- _Requirement_
Every record below is to be restated verbatim, though its images are not.

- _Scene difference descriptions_
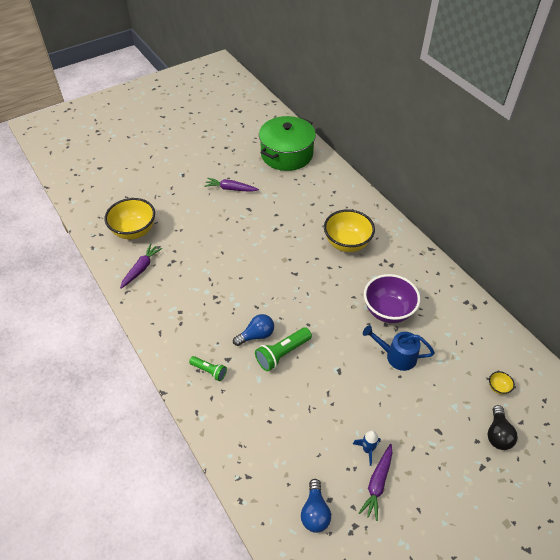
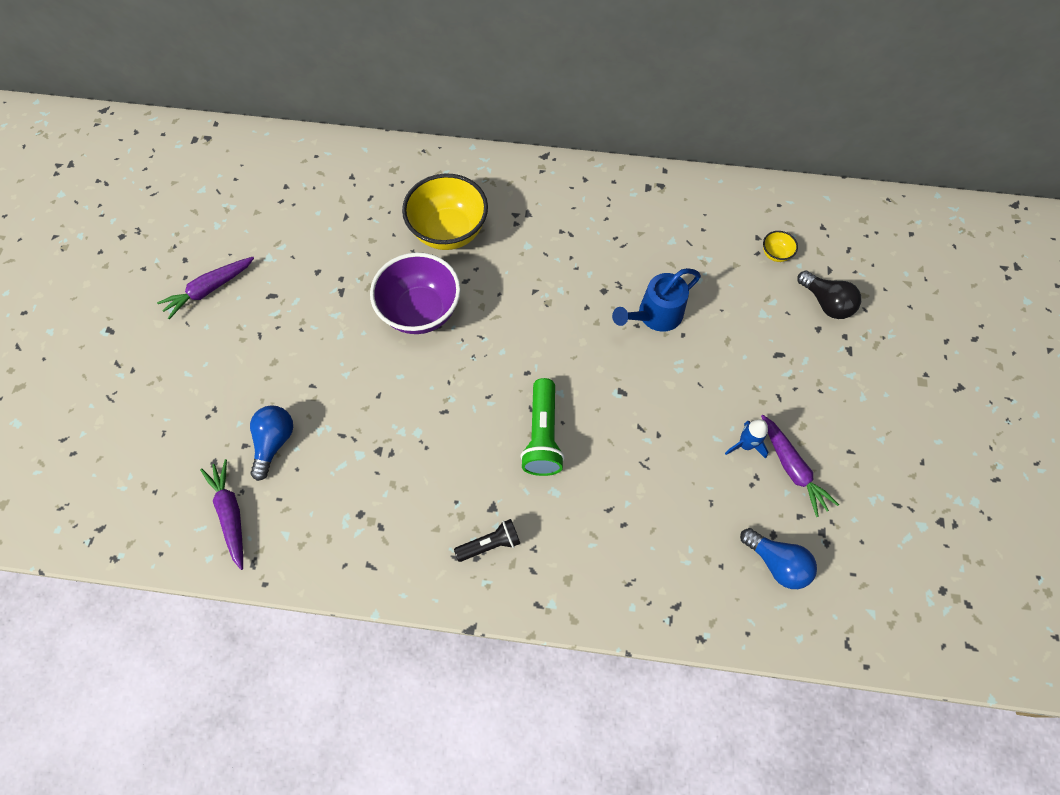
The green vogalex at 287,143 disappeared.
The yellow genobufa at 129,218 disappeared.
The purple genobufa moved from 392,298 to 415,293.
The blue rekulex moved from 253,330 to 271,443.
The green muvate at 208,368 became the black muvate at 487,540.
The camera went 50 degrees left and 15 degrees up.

- _Response for this exercise_
The green vogalex at 287,143 disappeared.
The yellow genobufa at 129,218 disappeared.
The purple genobufa moved from 392,298 to 415,293.
The blue rekulex moved from 253,330 to 271,443.
The green muvate at 208,368 became the black muvate at 487,540.
The camera went 50 degrees left and 15 degrees up.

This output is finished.